- _Stated problem_
Count the lines in the entries below that contain the string "kern", treating uppercase and lowercase as different, and give only the number.
— Start Stored rows —
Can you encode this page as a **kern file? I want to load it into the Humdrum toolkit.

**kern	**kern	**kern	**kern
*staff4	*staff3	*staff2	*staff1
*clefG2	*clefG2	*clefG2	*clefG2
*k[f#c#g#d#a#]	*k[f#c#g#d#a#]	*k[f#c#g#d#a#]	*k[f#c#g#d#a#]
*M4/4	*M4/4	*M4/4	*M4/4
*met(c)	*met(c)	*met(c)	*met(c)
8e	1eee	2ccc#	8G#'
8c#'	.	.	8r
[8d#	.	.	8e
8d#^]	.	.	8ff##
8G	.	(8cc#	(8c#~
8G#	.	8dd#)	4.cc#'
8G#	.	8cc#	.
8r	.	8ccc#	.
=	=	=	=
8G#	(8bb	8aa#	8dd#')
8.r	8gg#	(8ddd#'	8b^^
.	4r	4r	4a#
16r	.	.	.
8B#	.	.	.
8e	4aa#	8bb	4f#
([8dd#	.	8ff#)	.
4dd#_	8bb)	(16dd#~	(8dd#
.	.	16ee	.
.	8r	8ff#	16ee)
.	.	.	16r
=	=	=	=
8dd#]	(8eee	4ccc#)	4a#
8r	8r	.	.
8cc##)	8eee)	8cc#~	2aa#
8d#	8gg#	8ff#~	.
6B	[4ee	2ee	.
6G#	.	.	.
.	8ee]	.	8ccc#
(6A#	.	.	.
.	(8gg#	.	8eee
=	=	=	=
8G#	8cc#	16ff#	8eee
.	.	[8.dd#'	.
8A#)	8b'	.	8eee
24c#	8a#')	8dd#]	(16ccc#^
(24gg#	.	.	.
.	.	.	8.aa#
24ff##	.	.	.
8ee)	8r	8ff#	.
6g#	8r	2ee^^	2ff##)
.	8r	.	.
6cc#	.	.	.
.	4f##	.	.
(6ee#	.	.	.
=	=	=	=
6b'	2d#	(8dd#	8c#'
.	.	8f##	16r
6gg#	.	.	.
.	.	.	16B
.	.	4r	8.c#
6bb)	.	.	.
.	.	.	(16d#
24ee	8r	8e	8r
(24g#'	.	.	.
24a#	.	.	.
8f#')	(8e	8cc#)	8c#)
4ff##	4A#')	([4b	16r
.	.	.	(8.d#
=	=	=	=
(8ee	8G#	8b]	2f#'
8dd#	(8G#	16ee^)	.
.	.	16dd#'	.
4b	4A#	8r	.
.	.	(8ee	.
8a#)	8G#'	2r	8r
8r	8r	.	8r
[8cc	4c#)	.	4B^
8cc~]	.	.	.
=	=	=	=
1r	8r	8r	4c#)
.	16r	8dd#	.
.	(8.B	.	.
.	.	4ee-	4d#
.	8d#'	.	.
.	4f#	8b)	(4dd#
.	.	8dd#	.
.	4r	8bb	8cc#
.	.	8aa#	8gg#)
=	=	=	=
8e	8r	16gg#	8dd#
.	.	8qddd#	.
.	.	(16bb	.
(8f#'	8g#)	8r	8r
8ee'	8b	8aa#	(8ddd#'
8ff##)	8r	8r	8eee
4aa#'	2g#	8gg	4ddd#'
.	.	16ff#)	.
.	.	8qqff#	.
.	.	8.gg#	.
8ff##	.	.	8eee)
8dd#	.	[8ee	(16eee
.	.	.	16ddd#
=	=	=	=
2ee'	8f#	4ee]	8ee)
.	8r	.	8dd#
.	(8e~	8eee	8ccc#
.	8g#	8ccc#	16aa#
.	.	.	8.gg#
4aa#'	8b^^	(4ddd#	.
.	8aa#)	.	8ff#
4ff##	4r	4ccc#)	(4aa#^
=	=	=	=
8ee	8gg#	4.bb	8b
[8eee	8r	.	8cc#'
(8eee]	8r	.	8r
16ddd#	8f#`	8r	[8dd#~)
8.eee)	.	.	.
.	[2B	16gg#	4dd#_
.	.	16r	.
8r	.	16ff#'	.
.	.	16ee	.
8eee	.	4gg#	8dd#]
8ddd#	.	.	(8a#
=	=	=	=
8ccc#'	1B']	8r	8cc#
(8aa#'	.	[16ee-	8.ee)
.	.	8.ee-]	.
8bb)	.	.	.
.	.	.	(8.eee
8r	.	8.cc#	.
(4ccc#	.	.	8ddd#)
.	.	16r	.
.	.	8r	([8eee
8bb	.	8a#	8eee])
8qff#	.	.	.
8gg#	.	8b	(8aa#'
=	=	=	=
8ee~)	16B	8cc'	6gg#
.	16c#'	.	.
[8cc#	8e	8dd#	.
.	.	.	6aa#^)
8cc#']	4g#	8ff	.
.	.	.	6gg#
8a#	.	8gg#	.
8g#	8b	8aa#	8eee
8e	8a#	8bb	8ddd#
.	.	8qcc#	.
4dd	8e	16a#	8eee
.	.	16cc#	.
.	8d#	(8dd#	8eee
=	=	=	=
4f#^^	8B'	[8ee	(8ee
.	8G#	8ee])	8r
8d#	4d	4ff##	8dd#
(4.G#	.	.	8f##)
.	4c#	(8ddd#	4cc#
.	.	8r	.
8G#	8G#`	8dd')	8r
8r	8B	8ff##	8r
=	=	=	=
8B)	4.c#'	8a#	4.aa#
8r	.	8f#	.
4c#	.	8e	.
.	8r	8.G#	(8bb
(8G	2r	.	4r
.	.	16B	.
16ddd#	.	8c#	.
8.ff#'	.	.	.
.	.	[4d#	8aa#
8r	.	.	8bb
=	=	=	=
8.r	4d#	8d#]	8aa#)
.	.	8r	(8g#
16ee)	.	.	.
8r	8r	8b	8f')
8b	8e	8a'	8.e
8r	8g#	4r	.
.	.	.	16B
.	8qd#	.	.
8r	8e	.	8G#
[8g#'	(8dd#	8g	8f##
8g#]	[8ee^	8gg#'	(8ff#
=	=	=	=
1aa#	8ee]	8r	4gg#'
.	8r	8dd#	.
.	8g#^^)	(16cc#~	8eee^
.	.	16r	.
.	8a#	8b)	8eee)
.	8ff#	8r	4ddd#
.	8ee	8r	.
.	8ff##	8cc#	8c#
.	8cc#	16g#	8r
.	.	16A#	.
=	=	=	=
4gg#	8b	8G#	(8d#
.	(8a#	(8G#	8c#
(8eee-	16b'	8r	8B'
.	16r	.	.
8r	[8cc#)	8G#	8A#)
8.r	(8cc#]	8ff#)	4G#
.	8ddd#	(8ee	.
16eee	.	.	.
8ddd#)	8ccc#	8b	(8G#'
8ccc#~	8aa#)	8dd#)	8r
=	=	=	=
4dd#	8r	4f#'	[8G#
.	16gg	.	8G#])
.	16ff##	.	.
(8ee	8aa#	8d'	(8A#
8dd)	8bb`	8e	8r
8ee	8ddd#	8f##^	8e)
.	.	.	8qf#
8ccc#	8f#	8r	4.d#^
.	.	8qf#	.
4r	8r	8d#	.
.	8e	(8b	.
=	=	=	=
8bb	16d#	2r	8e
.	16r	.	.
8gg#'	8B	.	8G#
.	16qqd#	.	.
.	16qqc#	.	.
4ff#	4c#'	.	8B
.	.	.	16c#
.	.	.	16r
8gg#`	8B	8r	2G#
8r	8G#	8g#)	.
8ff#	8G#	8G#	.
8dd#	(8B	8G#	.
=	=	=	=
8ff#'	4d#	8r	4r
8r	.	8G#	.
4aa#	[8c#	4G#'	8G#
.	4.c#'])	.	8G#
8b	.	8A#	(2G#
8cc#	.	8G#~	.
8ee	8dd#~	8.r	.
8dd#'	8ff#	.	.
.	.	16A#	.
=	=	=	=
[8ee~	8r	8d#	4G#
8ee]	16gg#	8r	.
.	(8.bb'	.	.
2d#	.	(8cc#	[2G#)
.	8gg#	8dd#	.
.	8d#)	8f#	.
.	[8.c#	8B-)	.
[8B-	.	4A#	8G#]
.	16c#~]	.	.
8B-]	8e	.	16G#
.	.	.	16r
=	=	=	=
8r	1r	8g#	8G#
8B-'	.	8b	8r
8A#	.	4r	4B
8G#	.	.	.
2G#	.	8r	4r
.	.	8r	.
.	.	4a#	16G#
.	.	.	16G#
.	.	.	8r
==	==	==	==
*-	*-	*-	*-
— End Stored rows —
- _Worked answer_
2